Exercise :: Below are the records; copy each line in which "plate" occurs.

Data to process ::
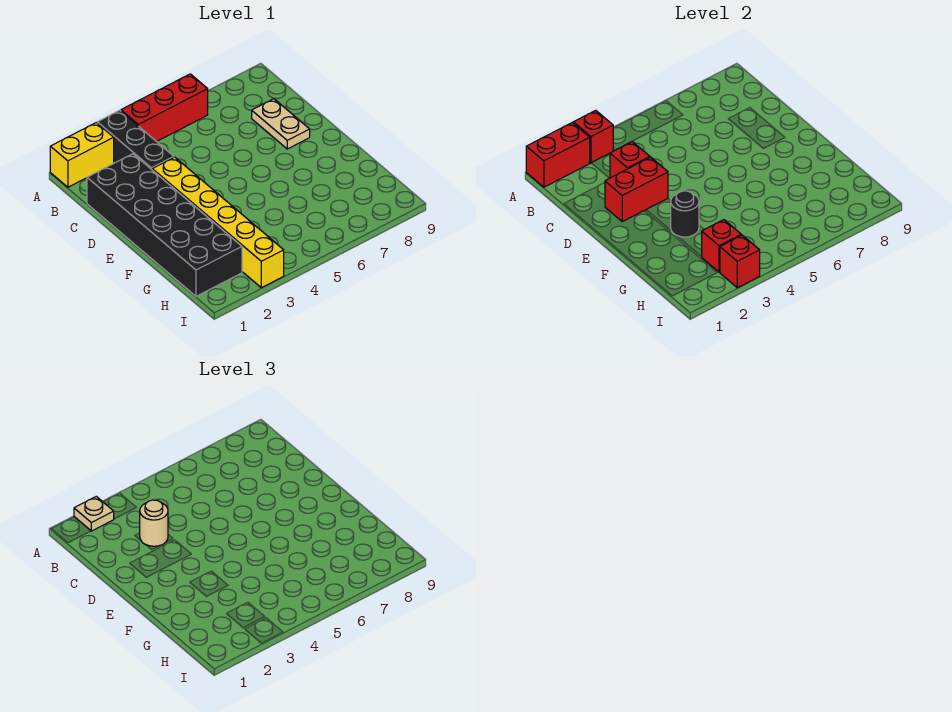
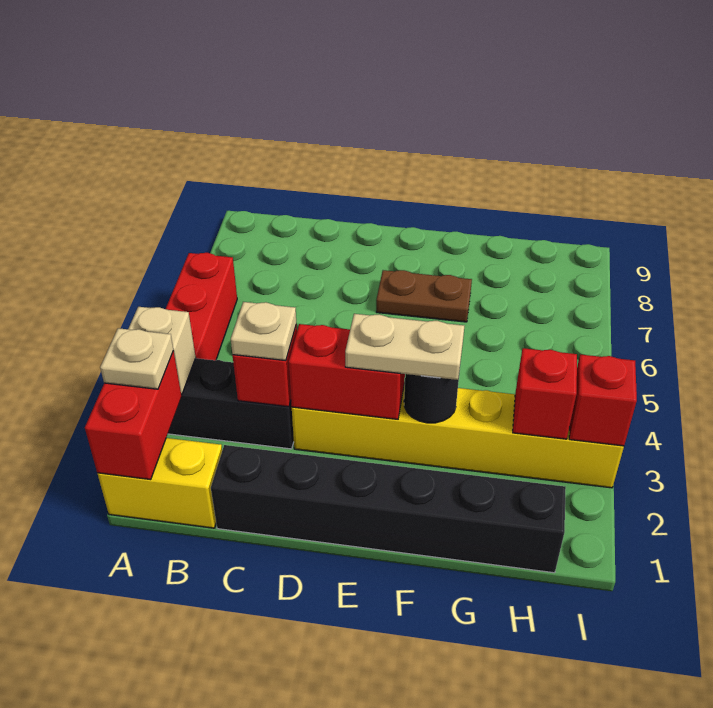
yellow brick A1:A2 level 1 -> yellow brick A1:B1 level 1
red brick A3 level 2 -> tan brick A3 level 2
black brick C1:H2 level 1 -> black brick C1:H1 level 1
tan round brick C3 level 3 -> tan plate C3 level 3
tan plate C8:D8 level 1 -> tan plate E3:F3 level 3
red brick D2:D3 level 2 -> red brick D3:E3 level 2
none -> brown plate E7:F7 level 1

Response box ::
tan round brick C3 level 3 -> tan plate C3 level 3
tan plate C8:D8 level 1 -> tan plate E3:F3 level 3
none -> brown plate E7:F7 level 1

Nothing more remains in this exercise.